EXERCISE REQUIREMENTS:
Make an exact copy of all the entries, but do not reproduce the pictures.

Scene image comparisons
= = = = = = =

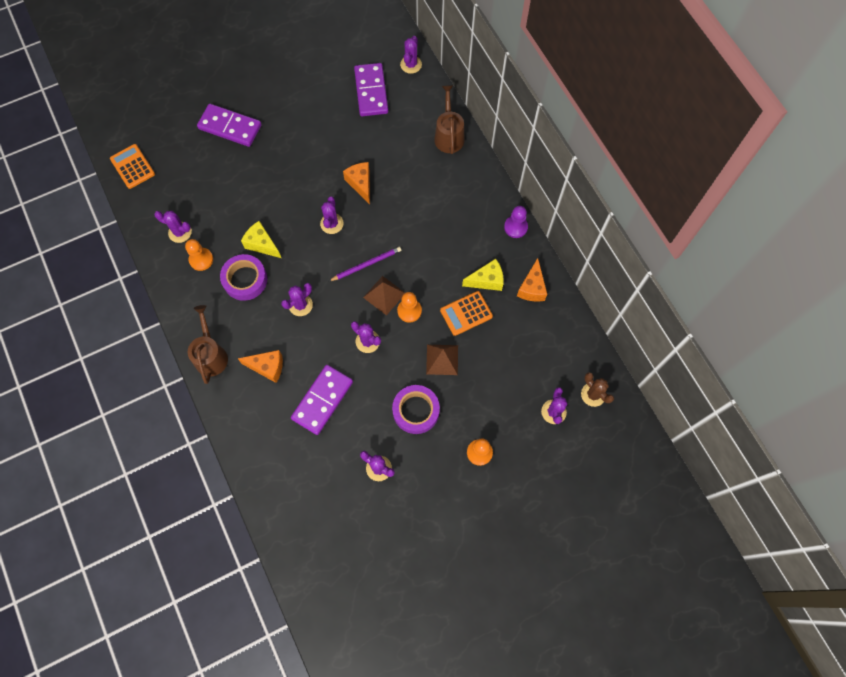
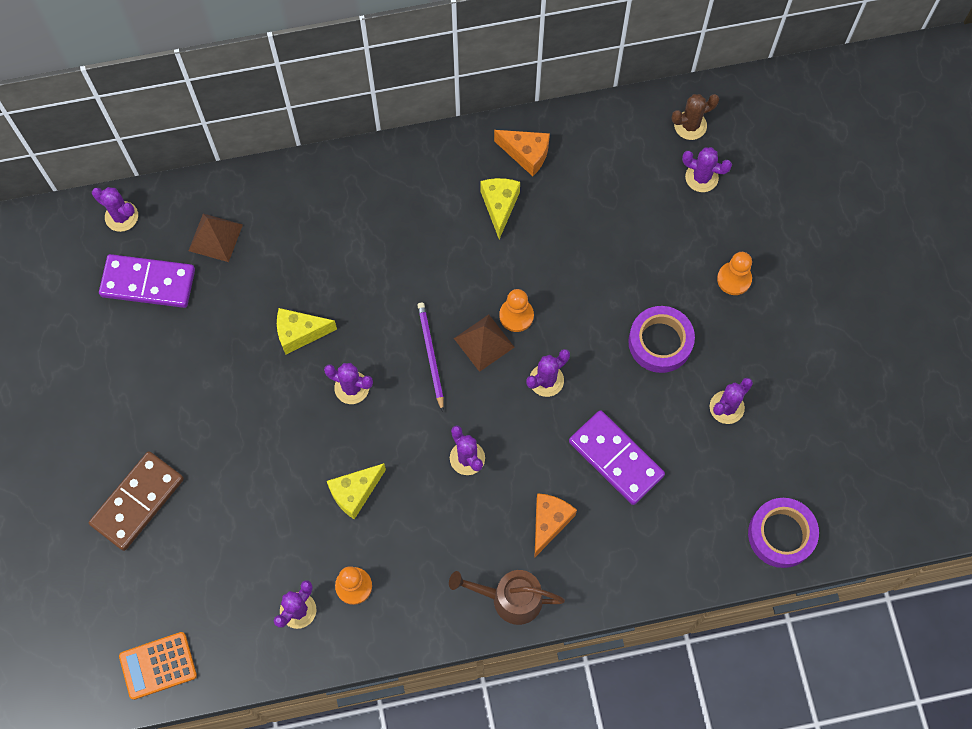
camera: 75 degrees left, 0 degrees up
(230, 127) = (137, 501): purple domino -> brown domino
(245, 280) = (405, 528): purple tape -> purple tape (781, 534)
(360, 184) = (300, 333): orange cheese -> yellow cheese
(442, 359) = (597, 291): brown pyramid -> brown pyramid (215, 237)
(449, 135) = (260, 196): brown watering can -> none
(466, 313) = (540, 245): orange calculator -> none
(515, 227) = (432, 149): purple pawn -> none

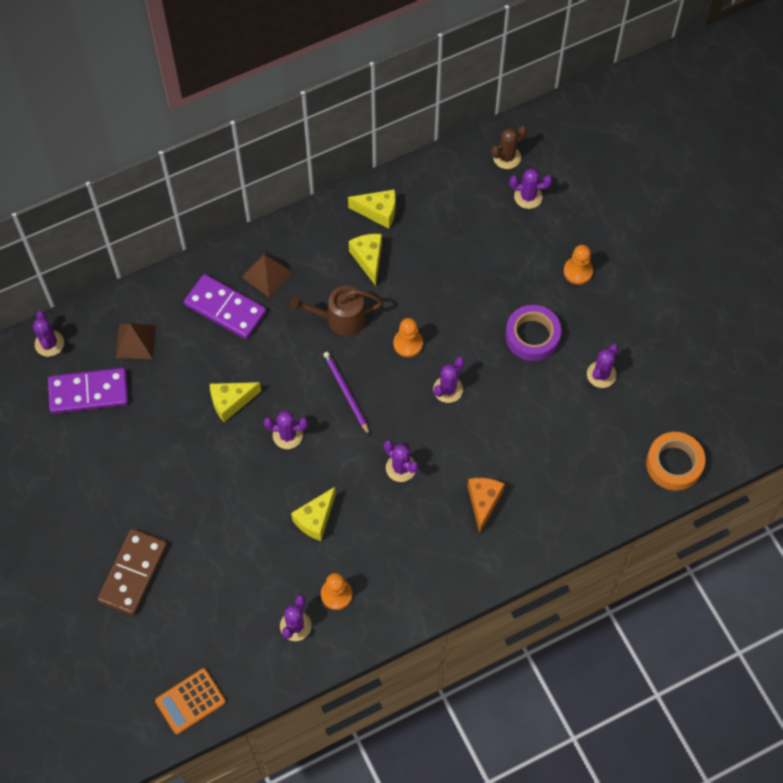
camera: 15 degrees left, 5 degrees down
(121, 216) = (49, 343): purple cactus -> purple cactus turned 60 degrees clockwise
(484, 342) = (387, 372): brown pyramid -> brown pyramid (267, 274)
(510, 598) = (469, 571): brown watering can -> brown watering can (340, 318)
(526, 154) = (378, 212): orange cheese -> yellow cheese
(616, 458) = (523, 437): purple domino -> purple domino (225, 308)
(781, 534) = (674, 464): purple tape -> orange tape

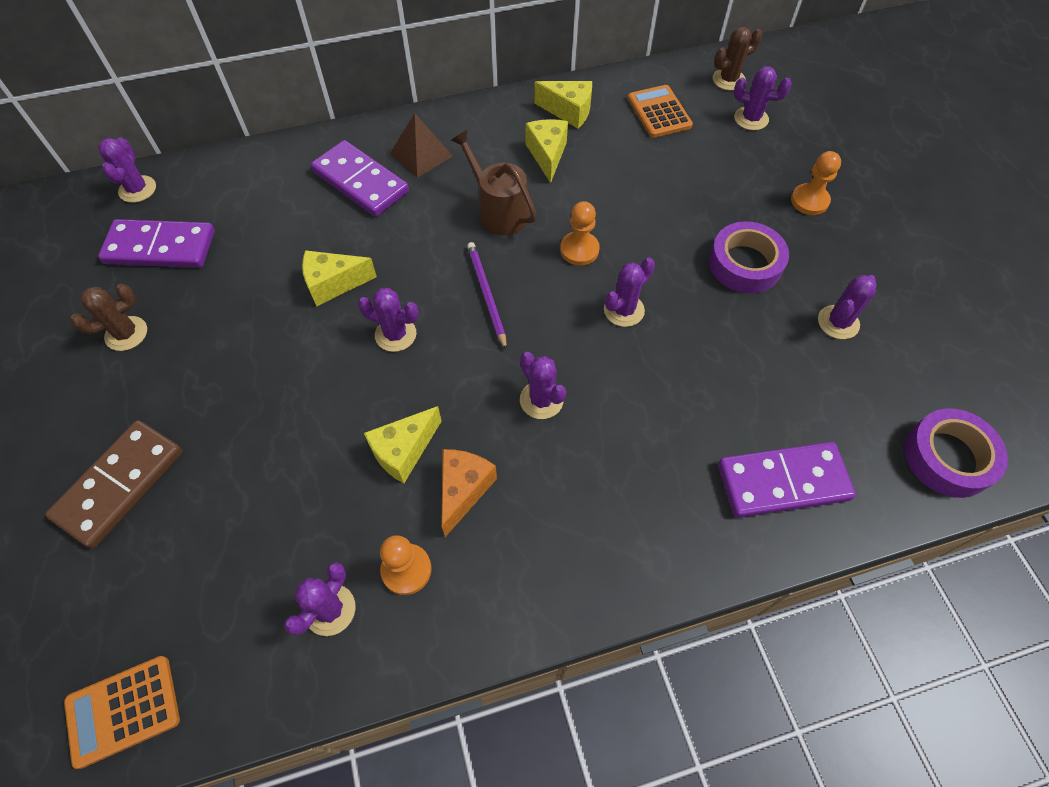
camera: 10 degrees right, 5 degrees down
(92, 466) = (126, 334): none -> brown cactus
(135, 341) = (240, 201): brown pyramid -> none
(340, 318) = (499, 211): brown watering can -> brown watering can turned 45 degrees clockwise
(452, 201) = (659, 112): none -> orange calculator
(483, 502) = (654, 467): orange cheese -> orange cheese (463, 490)
(567, 498) = (783, 482): none -> purple domino
(674, 464) = (948, 457): orange tape -> purple tape

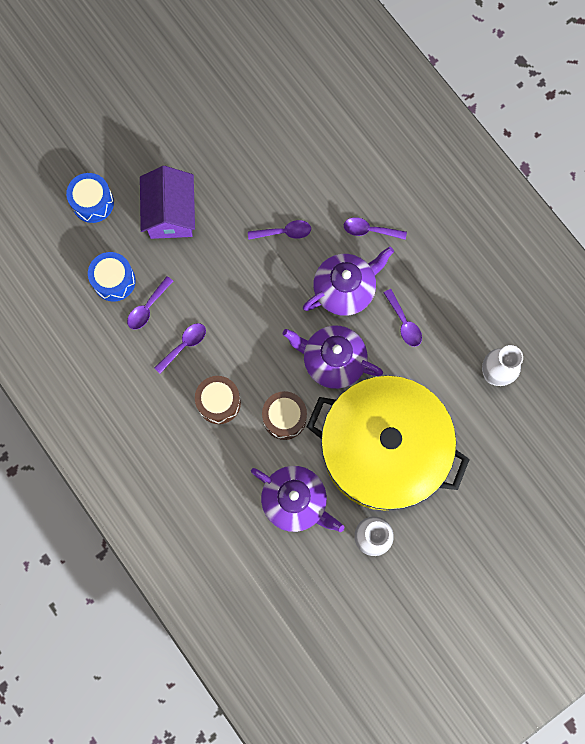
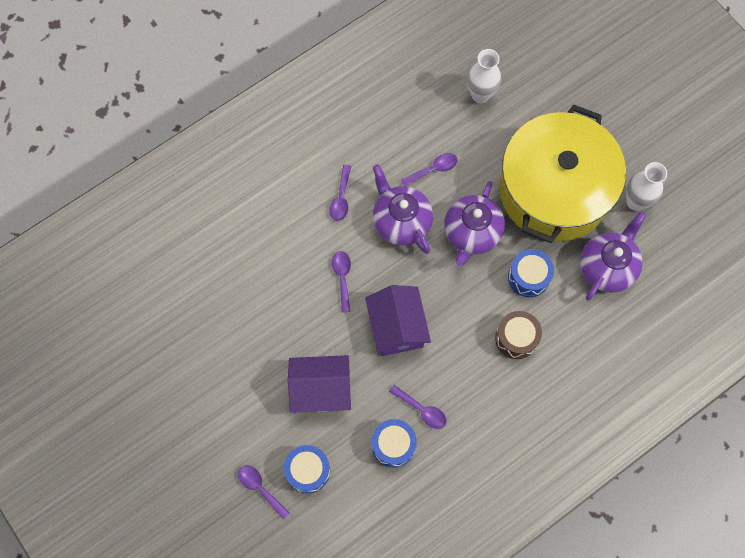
camera: 90 degrees left, 5 degrees down
(184, 345) = (460, 372): purple spoon -> purple spoon (260, 488)
(232, 284) = (397, 327): none -> purple house
(284, 418) = (528, 277): brown drum -> blue drum

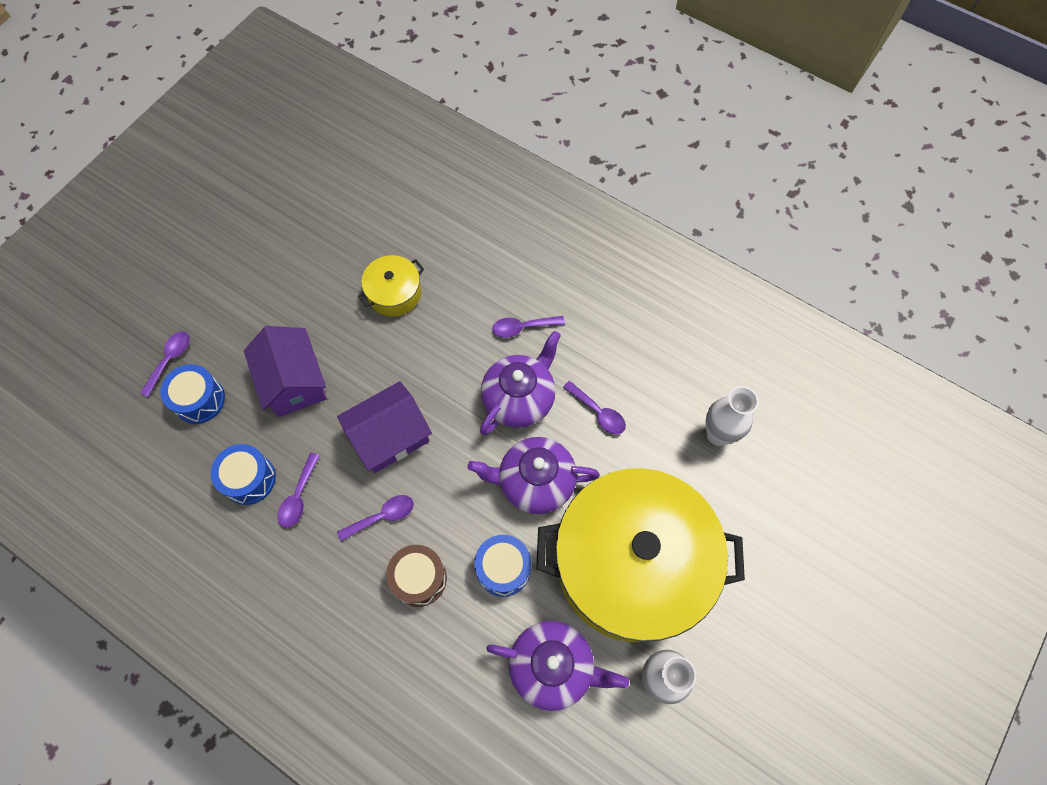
camera: 70 degrees right, 5 degrees down
(270, 287) = (394, 293): none -> yellow pot
(342, 277) = (430, 360): purple spoon -> purple spoon (382, 516)

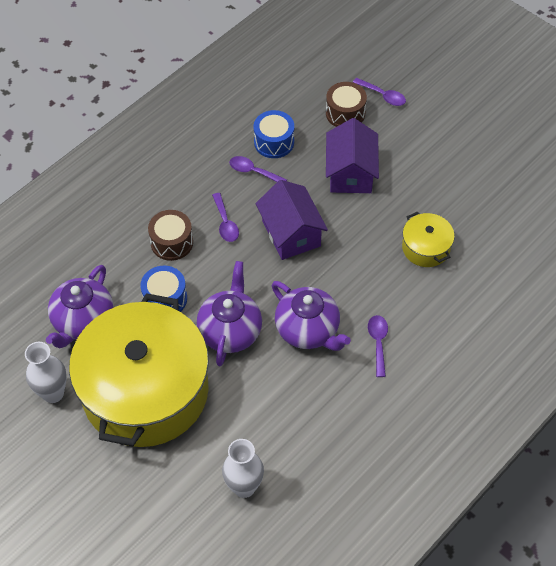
camera: 100 degrees right, 10 degrees down
(199, 400) = (345, 113): blue drum -> brown drum
(294, 382) = (350, 173): purple house -> purple house turned 75 degrees counterclockwise
(598, 412) = (284, 390): purple spoon -> none

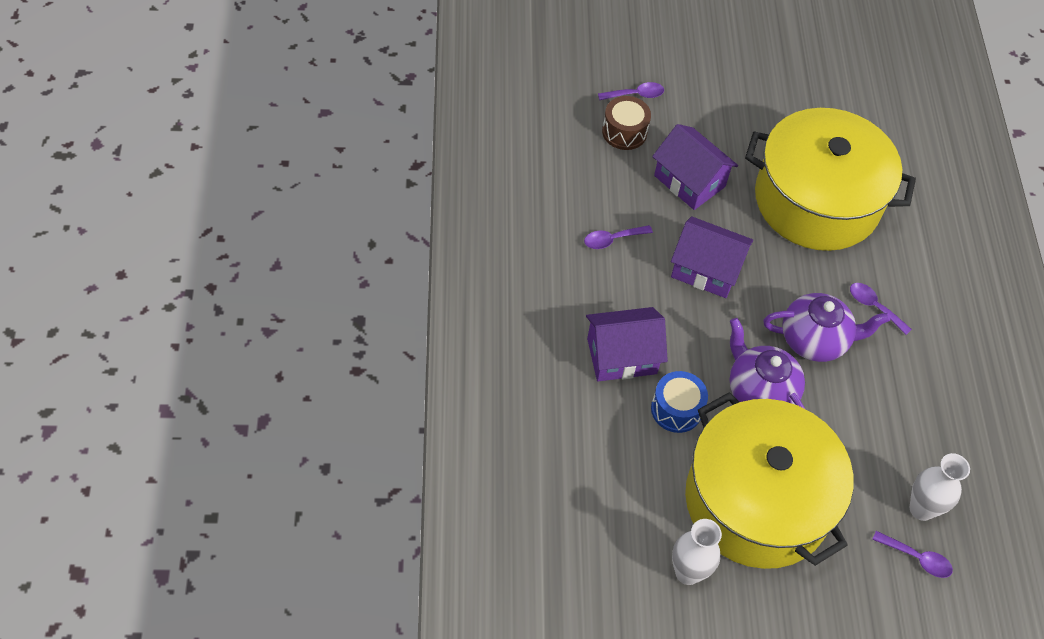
camera: 50 degrees left, 0 degrees up
(83, 321) = (634, 488): purple teapot -> none
(172, 242) = (621, 356): brown drum -> purple house
(225, 223) = (644, 303): purple spoon -> purple spoon (917, 558)
(274, 142) = (597, 200): blue drum -> none
(426, 247) = (816, 200): yellow pot -> yellow pot, size x2.43

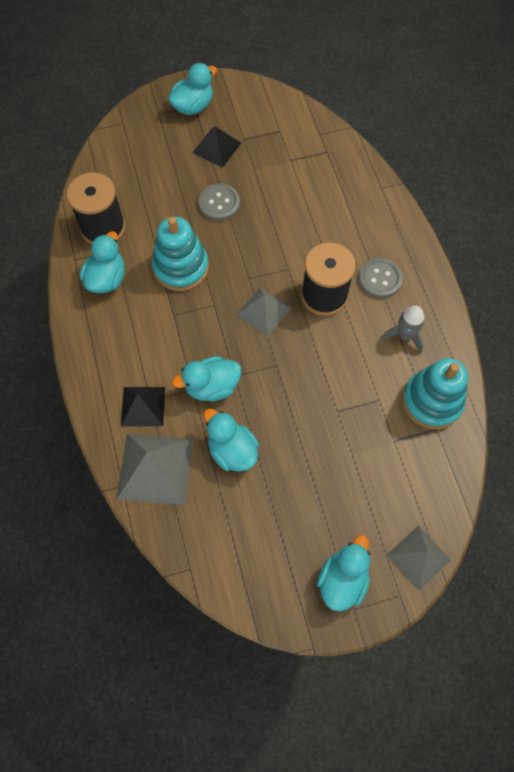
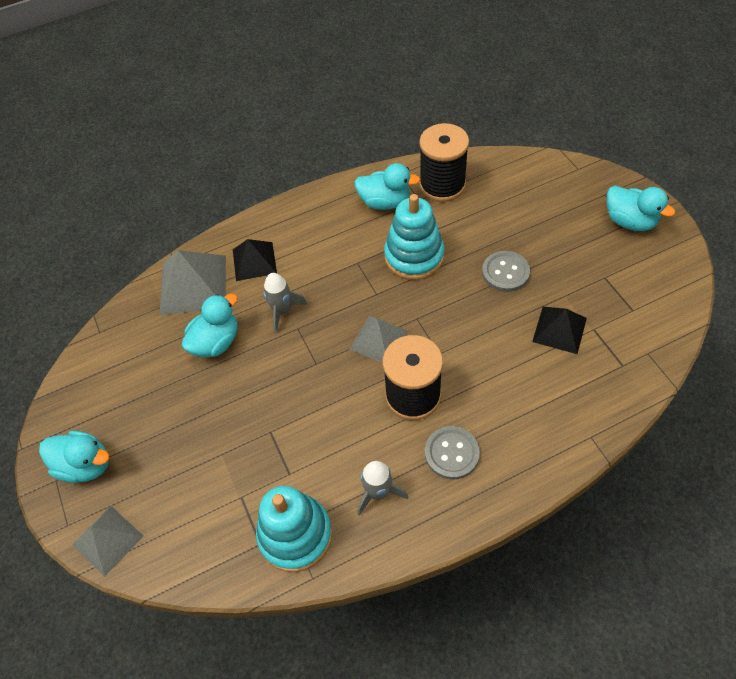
camera: 85 degrees right, 10 degrees down
(212, 386) = (282, 311): turquoise duck -> grey rocket
(217, 147) = (581, 254): black pyramid -> black pyramid (559, 329)

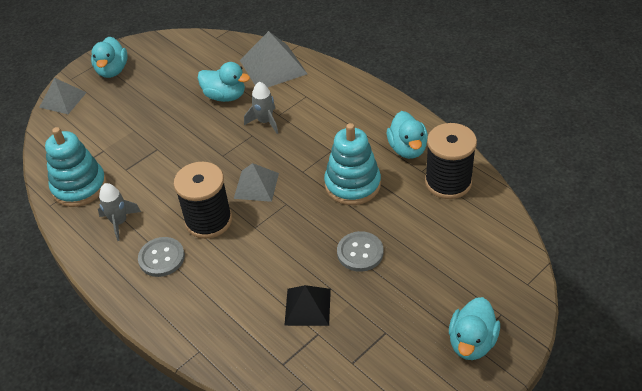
camera: 70 degrees right, 10 degrees down
(254, 261) = (308, 91): black pyramid -> none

= = = = = = =

RESULT OF THIS TASK:
camera: 75 degrees left, 0 degrees up
(230, 127) = (137, 501): purple domino -> brown domino
(245, 280) = (405, 528): purple tape -> purple tape (781, 534)
(360, 184) = (300, 333): orange cheese -> yellow cheese
(442, 359) = (597, 291): brown pyramid -> brown pyramid (215, 237)
(449, 135) = (260, 196): brown watering can -> none
(466, 313) = (540, 245): orange calculator -> none
(515, 227) = (432, 149): purple pawn -> none

camera: 15 degrees left, 5 degrees down
(121, 216) = (49, 343): purple cactus -> purple cactus turned 60 degrees clockwise
(484, 342) = (387, 372): brown pyramid -> brown pyramid (267, 274)
(510, 598) = (469, 571): brown watering can -> brown watering can (340, 318)
(526, 154) = (378, 212): orange cheese -> yellow cheese
(616, 458) = (523, 437): purple domino -> purple domino (225, 308)
(781, 534) = (674, 464): purple tape -> orange tape

camera: 10 degrees right, 5 degrees down
(92, 466) = (126, 334): none -> brown cactus
(135, 341) = (240, 201): brown pyramid -> none
(340, 318) = (499, 211): brown watering can -> brown watering can turned 45 degrees clockwise
(452, 201) = (659, 112): none -> orange calculator
(483, 502) = (654, 467): orange cheese -> orange cheese (463, 490)
(567, 498) = (783, 482): none -> purple domino
(674, 464) = (948, 457): orange tape -> purple tape

camera: 90 degrees left, 5 degrees down
(184, 345) = (460, 372): purple spoon -> purple spoon (260, 488)
(232, 284) = (397, 327): none -> purple house
(284, 418) = (528, 277): brown drum -> blue drum

camera: 70 degrees right, 5 degrees down
(270, 287) = (394, 293): none -> yellow pot
(342, 277) = (430, 360): purple spoon -> purple spoon (382, 516)

camera: 100 degrees right, 10 degrees down
(199, 400) = (345, 113): blue drum -> brown drum
(294, 382) = (350, 173): purple house -> purple house turned 75 degrees counterclockwise
(598, 412) = (284, 390): purple spoon -> none

camera: 50 degrees left, 0 degrees up
(83, 321) = (634, 488): purple teapot -> none
(172, 242) = (621, 356): brown drum -> purple house
(225, 223) = (644, 303): purple spoon -> purple spoon (917, 558)
(274, 142) = (597, 200): blue drum -> none
(426, 247) = (816, 200): yellow pot -> yellow pot, size x2.43

camera: 85 degrees right, 10 degrees down
(212, 386) = (282, 311): turquoise duck -> grey rocket
(217, 147) = (581, 254): black pyramid -> black pyramid (559, 329)

camera: 70 degrees right, 10 degrees down
(254, 261) = (308, 91): black pyramid -> none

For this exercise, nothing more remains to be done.